To do >> Below are some records; repeat them all exactly, minus the pictures.

+++ Material to process +++

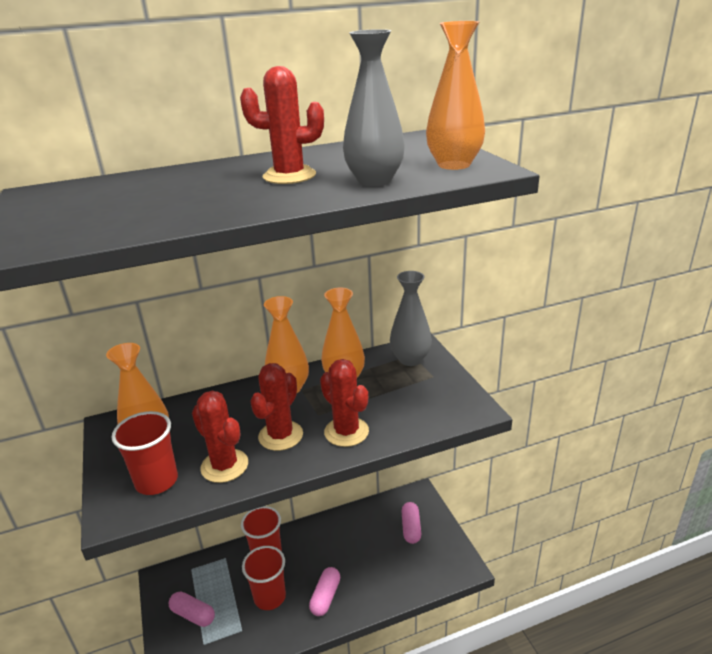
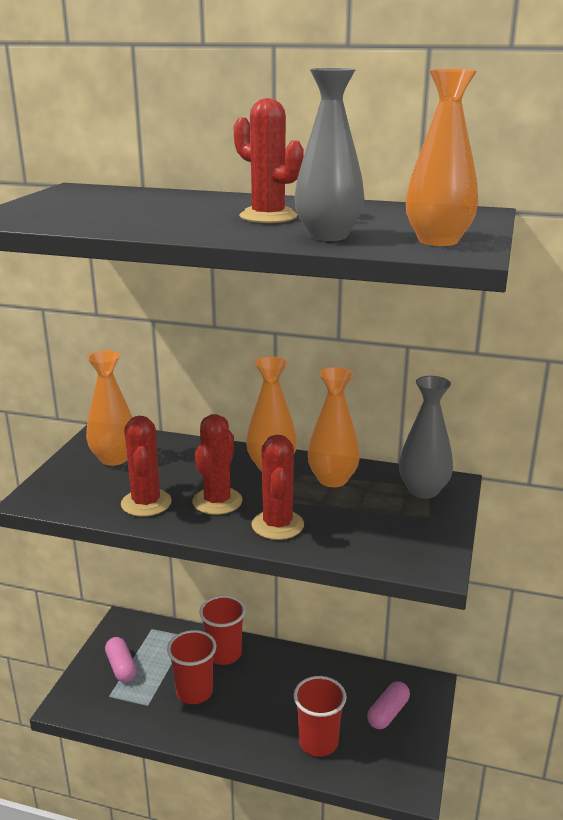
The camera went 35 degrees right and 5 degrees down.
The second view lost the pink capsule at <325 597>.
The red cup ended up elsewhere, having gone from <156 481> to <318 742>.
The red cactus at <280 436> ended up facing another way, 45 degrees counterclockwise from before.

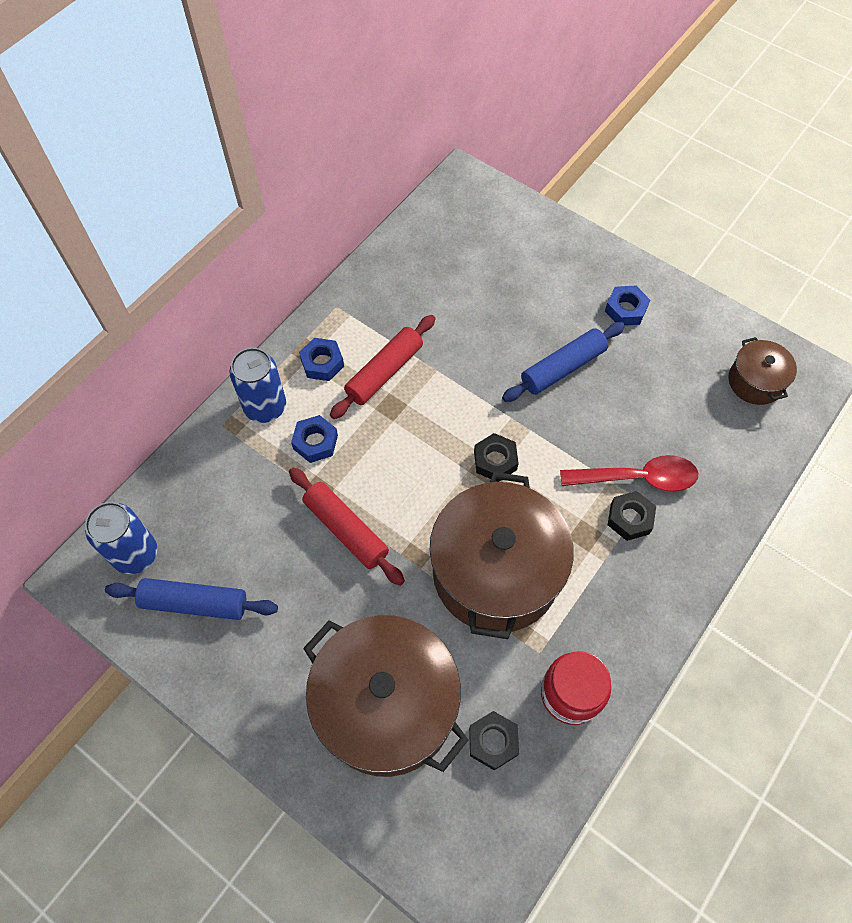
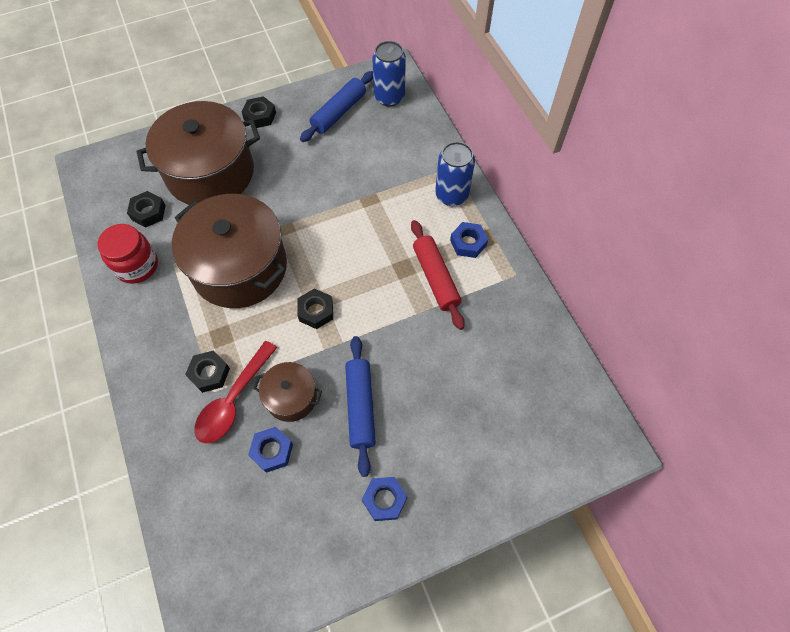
The camera went 120 degrees right and 0 degrees up.
The second view lost the red rolling pin at <346 529>.
The second view gained the black nut at <260 116>.
The blue nut ended up elsewhere, having gone from <315 442> to <272 451>.
The brown pot ended up elsewhere, having gone from <755 381> to <291 397>.

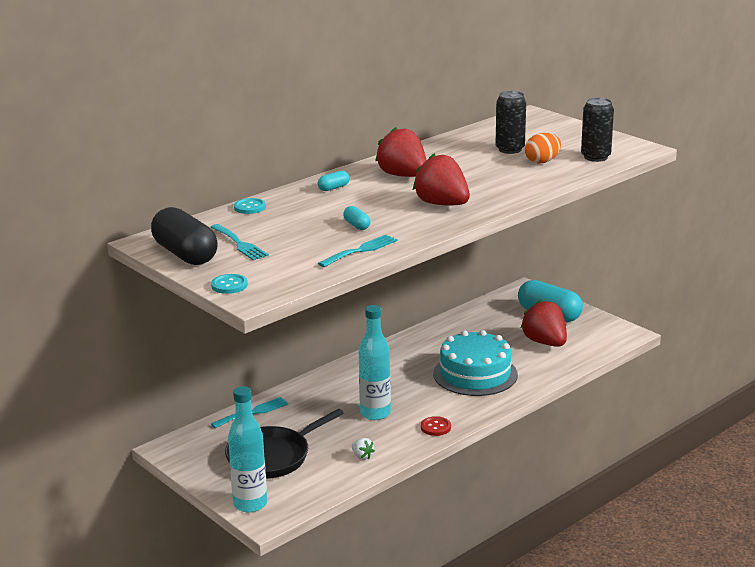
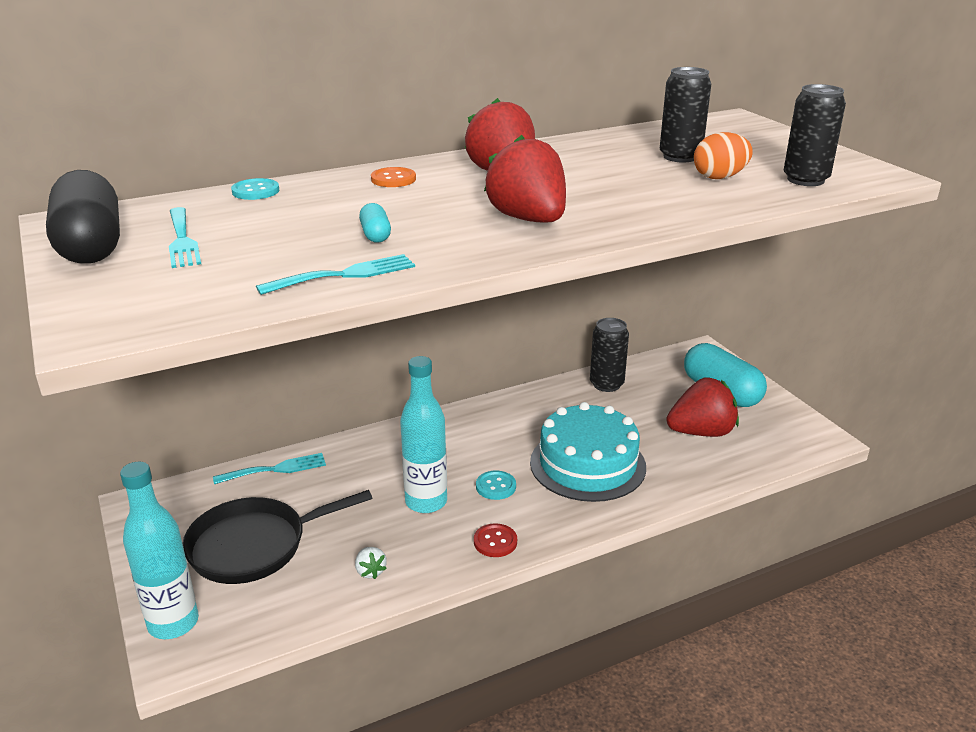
The camera went 15 degrees right and 5 degrees up.
The second view gained the black can at <606 384>.
The turquoise button ended up elsewhere, having gone from <229 285> to <496 486>.
Where the turquoise capsule stood at <333 188>, the orange button came to stand at <393 179>.
The red strawberry at <545 342> ended up facing another way, 90 degrees clockwise from before.

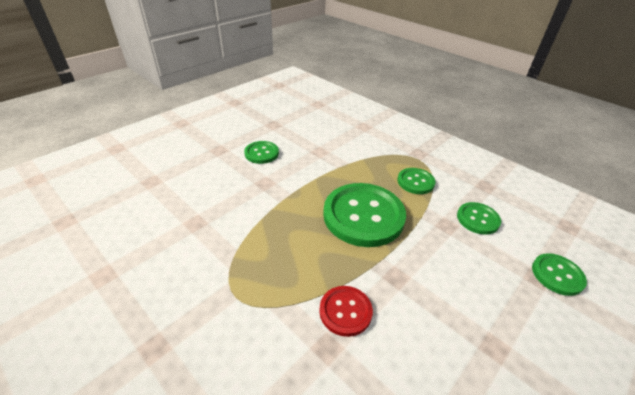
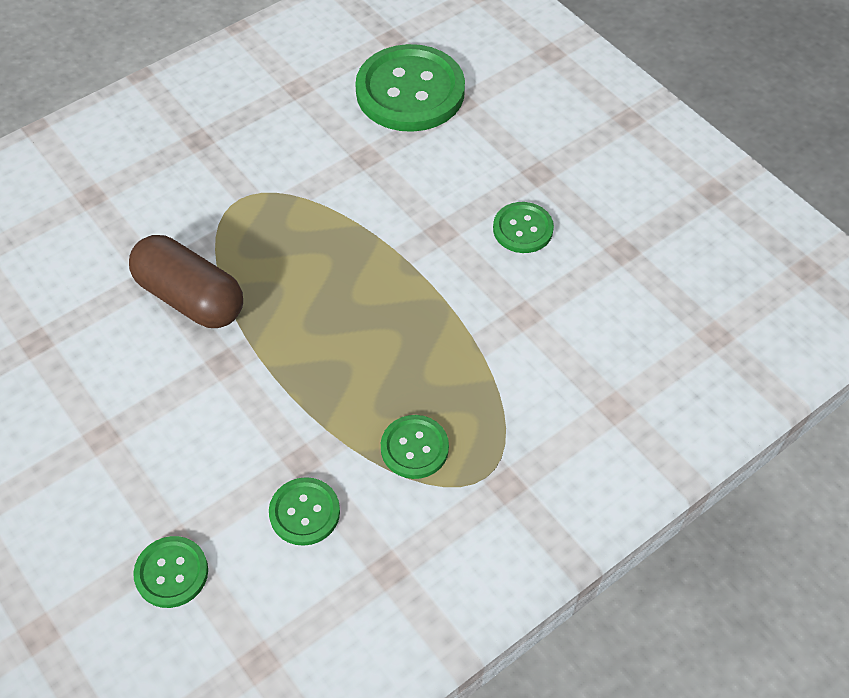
The camera went 100 degrees right and 15 degrees up.
The green button ended up elsewhere, having gone from <363 216> to <410 91>.
Where the red button stood at <345 311>, the brown capsule came to stand at <190 298>.

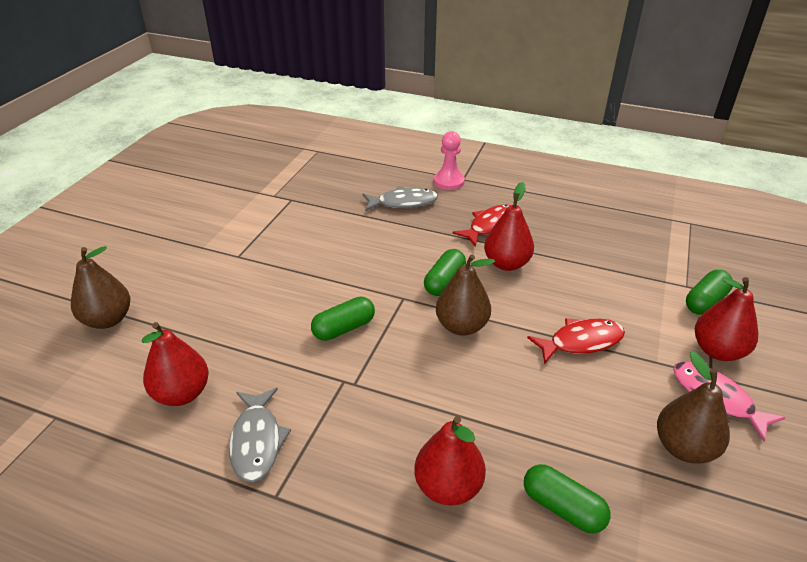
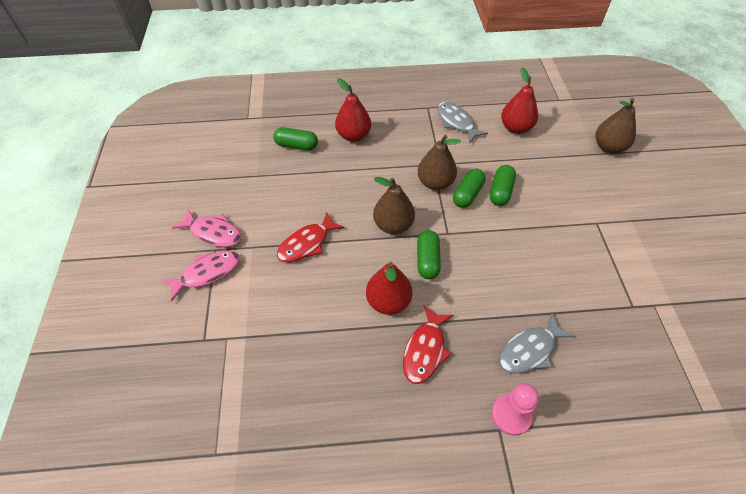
The camera went 155 degrees right and 15 degrees up.
The brown pear ended up elsewhere, having gone from <684 447> to <435 183>.
The green capsule ended up elsewhere, having gone from <705 302> to <500 191>.
Where the red pear stood at <717 351>, the pink fish came to stand at <207 273>.

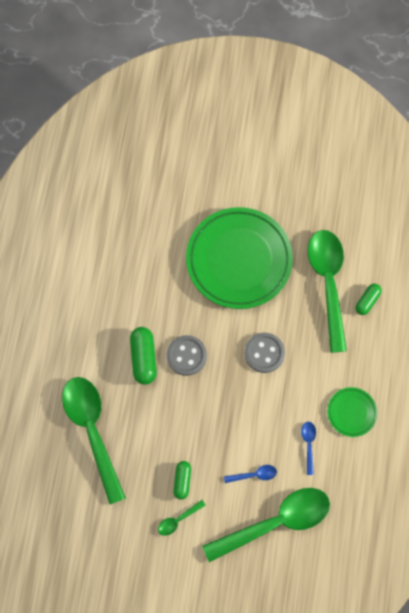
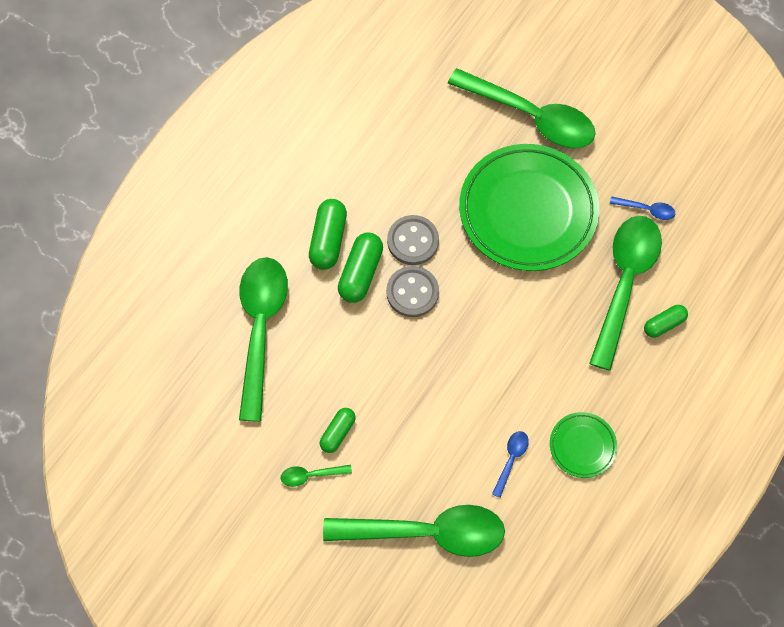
The camera went 25 degrees right and 5 degrees down.
The second view gained the green capsule at <328 240>.
The second view gained the green spoon at <531 116>.
The blue spoon ended up elsewhere, having gone from <254 474> to <646 209>.
The grey button ended up elsewhere, having gone from <264 353> to <413 241>.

+++

Result >>
The camera went 35 degrees right and 5 degrees down.
The second view lost the pink capsule at <325 597>.
The red cup ended up elsewhere, having gone from <156 481> to <318 742>.
The red cactus at <280 436> ended up facing another way, 45 degrees counterclockwise from before.

The camera went 120 degrees right and 0 degrees up.
The second view lost the red rolling pin at <346 529>.
The second view gained the black nut at <260 116>.
The blue nut ended up elsewhere, having gone from <315 442> to <272 451>.
The brown pot ended up elsewhere, having gone from <755 381> to <291 397>.

The camera went 15 degrees right and 5 degrees up.
The second view gained the black can at <606 384>.
The turquoise button ended up elsewhere, having gone from <229 285> to <496 486>.
Where the turquoise capsule stood at <333 188>, the orange button came to stand at <393 179>.
The red strawberry at <545 342> ended up facing another way, 90 degrees clockwise from before.

The camera went 100 degrees right and 15 degrees up.
The green button ended up elsewhere, having gone from <363 216> to <410 91>.
Where the red button stood at <345 311>, the brown capsule came to stand at <190 298>.

The camera went 155 degrees right and 15 degrees up.
The brown pear ended up elsewhere, having gone from <684 447> to <435 183>.
The green capsule ended up elsewhere, having gone from <705 302> to <500 191>.
Where the red pear stood at <717 351>, the pink fish came to stand at <207 273>.

The camera went 25 degrees right and 5 degrees down.
The second view gained the green capsule at <328 240>.
The second view gained the green spoon at <531 116>.
The blue spoon ended up elsewhere, having gone from <254 474> to <646 209>.
The grey button ended up elsewhere, having gone from <264 353> to <413 241>.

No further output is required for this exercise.